[[ DATA FOR ANALYSIS open ]]

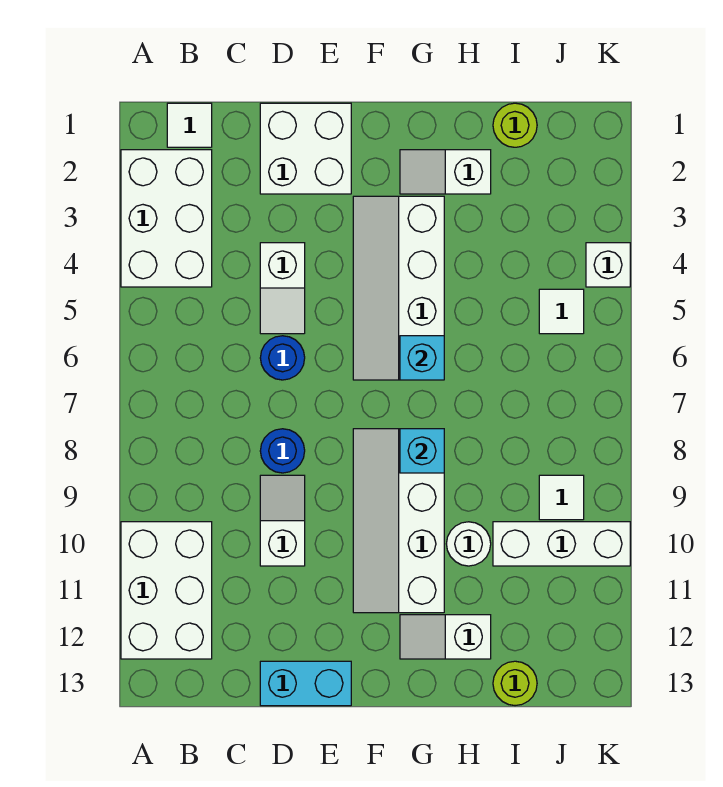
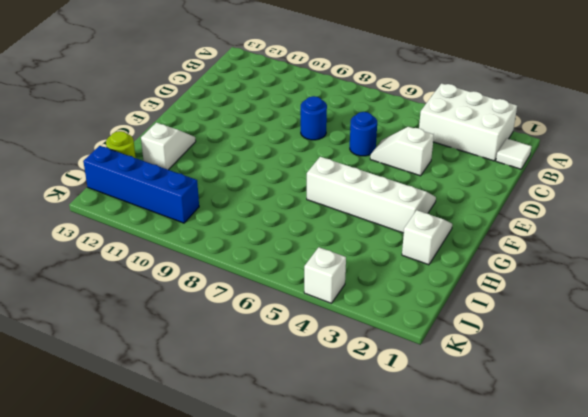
blue brick J10:J13 level 1 -> white brick I10:K10 level 1
none -> white brick A10:B12 level 1
none -> white brick D1:E2 level 1
none -> white slope D9:D10 level 1 top 10

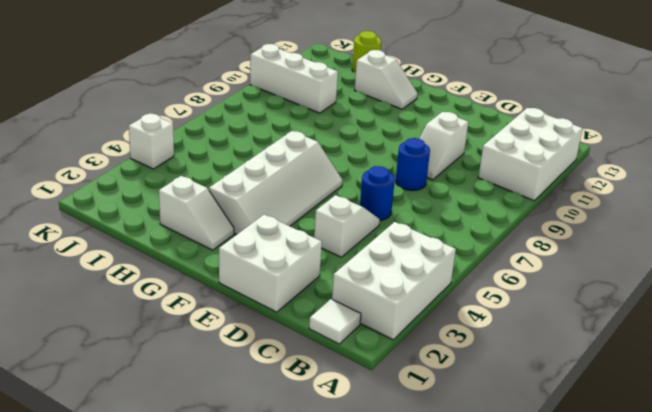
none -> cyan brick D13:E13 level 1
none -> white slope F8:G11 level 1 top G
none -> white round brick H10 level 1

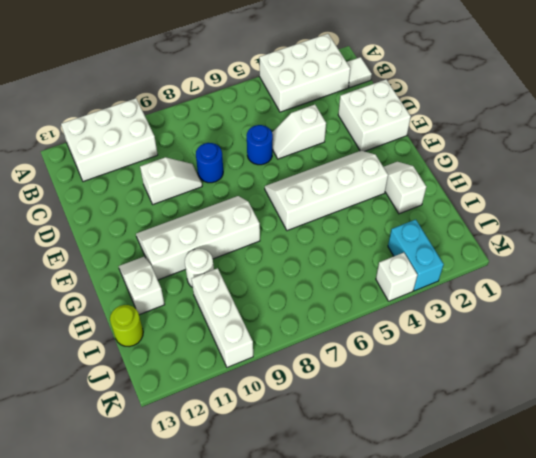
cyan brick J3:K3 level 1 -> cyan brick D13:E13 level 1
none -> lime round brick I1 level 1
none -> white tile J5 level 1
none -> white tile J9 level 1

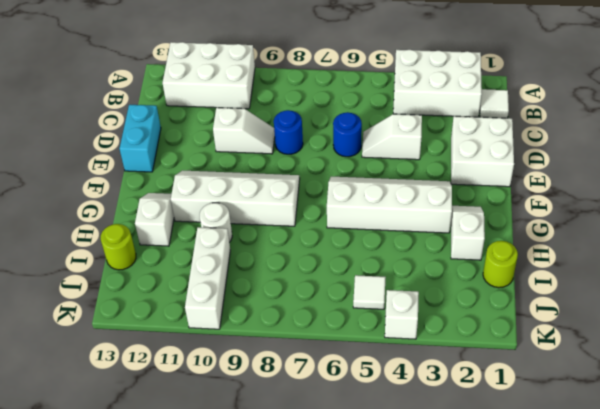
none -> white tile J9 level 1
none -> cyan brick G6 level 2
none -> cyan brick G8 level 2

[[ DATA FOR ANALYSIS closed ]]

The entries above are to be restated verbatim, with no pictures carried over.

> [YOUR RESPONSE]
blue brick J10:J13 level 1 -> white brick I10:K10 level 1
none -> white brick A10:B12 level 1
none -> white brick D1:E2 level 1
none -> white slope D9:D10 level 1 top 10

none -> cyan brick D13:E13 level 1
none -> white slope F8:G11 level 1 top G
none -> white round brick H10 level 1

cyan brick J3:K3 level 1 -> cyan brick D13:E13 level 1
none -> lime round brick I1 level 1
none -> white tile J5 level 1
none -> white tile J9 level 1

none -> white tile J9 level 1
none -> cyan brick G6 level 2
none -> cyan brick G8 level 2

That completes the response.